The task ▸ Recast the part of the entries that opens with the line containing "drills (118, 327)" and closes with the line containing "fringe [906, 1072]", both included, as a Markdown table with the columns Row and Line. Number each line in order and skip any blank lines.

[Word and element location records]
++++++++++++++++++++

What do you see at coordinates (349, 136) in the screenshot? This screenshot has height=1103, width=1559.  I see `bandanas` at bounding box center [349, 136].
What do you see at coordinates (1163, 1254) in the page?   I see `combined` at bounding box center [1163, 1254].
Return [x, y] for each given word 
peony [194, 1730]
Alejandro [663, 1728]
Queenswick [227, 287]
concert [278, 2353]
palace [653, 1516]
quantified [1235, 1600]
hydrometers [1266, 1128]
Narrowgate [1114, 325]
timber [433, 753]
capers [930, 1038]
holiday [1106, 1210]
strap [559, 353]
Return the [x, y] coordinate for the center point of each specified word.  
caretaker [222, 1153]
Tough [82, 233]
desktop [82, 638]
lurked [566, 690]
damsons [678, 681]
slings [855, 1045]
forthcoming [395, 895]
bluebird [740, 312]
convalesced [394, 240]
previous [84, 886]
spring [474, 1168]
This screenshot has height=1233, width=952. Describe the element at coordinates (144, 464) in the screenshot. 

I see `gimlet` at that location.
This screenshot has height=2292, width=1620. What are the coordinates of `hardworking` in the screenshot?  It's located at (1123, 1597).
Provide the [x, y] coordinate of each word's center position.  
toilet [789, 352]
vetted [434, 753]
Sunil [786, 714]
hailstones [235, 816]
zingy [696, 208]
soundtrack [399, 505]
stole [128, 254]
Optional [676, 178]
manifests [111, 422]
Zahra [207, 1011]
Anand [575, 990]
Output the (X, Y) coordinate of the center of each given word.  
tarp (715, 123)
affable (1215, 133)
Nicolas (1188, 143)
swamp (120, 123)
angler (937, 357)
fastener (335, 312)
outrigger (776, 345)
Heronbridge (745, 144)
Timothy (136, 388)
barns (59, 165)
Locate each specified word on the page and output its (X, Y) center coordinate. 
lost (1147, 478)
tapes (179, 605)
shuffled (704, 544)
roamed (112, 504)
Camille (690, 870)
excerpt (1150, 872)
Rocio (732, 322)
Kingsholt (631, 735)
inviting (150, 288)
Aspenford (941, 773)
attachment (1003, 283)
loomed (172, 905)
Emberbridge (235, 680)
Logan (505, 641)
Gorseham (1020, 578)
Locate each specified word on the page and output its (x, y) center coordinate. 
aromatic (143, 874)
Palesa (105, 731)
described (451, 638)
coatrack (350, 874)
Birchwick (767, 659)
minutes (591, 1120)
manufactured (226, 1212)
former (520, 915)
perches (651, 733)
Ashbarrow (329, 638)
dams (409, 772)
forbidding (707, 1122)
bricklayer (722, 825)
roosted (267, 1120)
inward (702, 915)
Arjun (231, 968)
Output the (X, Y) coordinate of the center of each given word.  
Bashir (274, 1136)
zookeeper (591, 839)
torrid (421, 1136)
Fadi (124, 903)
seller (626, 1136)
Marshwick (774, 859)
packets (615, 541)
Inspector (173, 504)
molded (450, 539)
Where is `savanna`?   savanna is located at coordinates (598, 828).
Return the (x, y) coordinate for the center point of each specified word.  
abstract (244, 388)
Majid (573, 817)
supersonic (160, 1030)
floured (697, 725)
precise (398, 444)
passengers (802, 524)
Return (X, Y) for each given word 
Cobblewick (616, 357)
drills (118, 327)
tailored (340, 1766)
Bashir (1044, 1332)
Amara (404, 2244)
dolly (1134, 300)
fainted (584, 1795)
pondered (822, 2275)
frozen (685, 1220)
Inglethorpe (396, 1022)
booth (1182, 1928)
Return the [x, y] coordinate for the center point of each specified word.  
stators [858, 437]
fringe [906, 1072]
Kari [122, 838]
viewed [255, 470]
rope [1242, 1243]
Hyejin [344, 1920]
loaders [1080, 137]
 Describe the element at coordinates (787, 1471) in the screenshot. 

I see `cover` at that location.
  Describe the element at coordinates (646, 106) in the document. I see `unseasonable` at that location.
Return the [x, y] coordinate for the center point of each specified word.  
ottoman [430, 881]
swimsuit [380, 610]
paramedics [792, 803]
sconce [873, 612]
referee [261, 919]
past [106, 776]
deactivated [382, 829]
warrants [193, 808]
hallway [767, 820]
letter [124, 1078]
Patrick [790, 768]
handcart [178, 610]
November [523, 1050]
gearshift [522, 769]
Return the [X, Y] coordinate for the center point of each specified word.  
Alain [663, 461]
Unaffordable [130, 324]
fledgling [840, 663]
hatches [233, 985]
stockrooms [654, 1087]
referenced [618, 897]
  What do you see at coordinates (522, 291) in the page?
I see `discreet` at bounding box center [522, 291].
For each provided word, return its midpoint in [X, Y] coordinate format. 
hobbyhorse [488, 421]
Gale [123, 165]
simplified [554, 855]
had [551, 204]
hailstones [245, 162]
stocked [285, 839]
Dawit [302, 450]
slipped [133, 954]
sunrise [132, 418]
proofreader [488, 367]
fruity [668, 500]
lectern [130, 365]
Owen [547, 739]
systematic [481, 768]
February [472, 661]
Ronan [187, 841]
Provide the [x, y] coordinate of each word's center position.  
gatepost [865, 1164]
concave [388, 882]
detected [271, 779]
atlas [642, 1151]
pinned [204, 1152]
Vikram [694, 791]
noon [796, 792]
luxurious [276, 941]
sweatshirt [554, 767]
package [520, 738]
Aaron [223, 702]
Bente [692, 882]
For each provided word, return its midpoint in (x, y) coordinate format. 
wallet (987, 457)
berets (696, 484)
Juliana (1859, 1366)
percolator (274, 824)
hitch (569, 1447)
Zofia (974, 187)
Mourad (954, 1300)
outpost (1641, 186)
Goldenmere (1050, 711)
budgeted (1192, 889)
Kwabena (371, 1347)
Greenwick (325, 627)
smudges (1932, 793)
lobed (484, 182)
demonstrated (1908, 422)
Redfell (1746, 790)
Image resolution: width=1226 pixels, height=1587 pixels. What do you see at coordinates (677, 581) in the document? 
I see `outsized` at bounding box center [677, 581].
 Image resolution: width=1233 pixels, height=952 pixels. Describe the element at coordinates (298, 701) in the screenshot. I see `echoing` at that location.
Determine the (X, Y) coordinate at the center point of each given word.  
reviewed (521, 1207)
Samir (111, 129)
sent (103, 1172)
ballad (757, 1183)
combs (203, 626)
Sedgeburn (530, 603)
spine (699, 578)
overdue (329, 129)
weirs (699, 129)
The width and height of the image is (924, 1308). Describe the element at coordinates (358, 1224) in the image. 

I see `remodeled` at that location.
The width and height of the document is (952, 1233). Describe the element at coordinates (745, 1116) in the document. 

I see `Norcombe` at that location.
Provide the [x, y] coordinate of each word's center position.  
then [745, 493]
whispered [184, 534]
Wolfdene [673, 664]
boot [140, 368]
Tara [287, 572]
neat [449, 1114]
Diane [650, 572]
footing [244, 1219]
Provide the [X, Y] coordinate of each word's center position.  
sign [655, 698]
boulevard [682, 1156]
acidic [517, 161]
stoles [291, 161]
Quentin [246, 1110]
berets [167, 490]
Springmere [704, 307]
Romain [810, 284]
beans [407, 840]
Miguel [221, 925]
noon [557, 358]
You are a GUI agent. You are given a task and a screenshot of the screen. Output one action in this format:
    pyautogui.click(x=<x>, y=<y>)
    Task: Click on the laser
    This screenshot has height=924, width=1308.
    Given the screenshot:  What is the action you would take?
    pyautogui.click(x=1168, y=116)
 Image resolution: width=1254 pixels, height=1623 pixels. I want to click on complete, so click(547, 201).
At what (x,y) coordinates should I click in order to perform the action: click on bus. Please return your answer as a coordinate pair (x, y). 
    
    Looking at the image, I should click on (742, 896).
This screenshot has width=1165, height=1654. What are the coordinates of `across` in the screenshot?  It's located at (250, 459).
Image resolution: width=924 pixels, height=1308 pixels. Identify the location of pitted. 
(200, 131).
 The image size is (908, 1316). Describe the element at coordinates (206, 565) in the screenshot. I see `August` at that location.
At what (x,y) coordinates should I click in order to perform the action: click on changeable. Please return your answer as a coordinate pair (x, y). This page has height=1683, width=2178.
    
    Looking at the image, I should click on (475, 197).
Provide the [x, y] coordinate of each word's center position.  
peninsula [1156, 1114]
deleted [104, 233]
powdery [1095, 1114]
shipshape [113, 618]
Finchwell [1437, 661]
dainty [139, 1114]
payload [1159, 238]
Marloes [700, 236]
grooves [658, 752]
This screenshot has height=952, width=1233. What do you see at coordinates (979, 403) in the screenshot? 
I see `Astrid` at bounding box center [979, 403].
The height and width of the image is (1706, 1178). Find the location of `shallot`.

++++++++++++++++++++

Answer ▸
| Row | Line |
|---|---|
| 1 | drills (118, 327) |
| 2 | tailored (340, 1766) |
| 3 | Bashir (1044, 1332) |
| 4 | Amara (404, 2244) |
| 5 | dolly (1134, 300) |
| 6 | fainted (584, 1795) |
| 7 | pondered (822, 2275) |
| 8 | frozen (685, 1220) |
| 9 | Inglethorpe (396, 1022) |
| 10 | booth (1182, 1928) |
| 11 | Return the [x, y] coordinate for the center point of each specified word.   |
| 12 | stators [858, 437] |
| 13 | fringe [906, 1072] |